Version difference data
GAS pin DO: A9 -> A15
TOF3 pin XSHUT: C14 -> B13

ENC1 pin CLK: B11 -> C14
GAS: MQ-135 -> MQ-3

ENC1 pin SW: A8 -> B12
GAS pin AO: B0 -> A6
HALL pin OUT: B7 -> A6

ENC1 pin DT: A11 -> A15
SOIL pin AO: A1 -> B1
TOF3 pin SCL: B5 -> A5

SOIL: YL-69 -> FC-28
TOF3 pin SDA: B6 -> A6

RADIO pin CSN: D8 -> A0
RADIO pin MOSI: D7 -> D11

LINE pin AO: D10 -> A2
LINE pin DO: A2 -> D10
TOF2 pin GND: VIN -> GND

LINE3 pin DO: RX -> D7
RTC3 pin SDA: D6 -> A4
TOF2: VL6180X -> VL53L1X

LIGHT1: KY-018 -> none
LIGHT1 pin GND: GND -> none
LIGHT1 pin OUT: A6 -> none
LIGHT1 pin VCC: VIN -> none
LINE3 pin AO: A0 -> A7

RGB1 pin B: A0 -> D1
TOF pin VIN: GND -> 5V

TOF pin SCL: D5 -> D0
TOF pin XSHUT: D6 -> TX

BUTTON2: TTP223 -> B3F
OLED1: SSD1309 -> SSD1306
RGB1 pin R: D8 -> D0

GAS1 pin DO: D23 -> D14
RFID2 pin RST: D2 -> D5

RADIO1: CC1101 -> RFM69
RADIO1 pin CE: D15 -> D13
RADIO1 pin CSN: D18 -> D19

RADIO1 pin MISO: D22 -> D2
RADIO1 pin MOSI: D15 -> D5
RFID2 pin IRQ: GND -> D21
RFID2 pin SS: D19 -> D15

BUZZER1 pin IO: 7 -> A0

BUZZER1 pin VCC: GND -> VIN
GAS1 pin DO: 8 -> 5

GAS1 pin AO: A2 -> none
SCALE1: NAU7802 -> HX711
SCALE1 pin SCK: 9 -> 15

=== REQUIREMENT ===
Show me every line in the data above that includes "MOSI".

=== ANSWER SPACE ===
RADIO pin MOSI: D7 -> D11
RADIO1 pin MOSI: D15 -> D5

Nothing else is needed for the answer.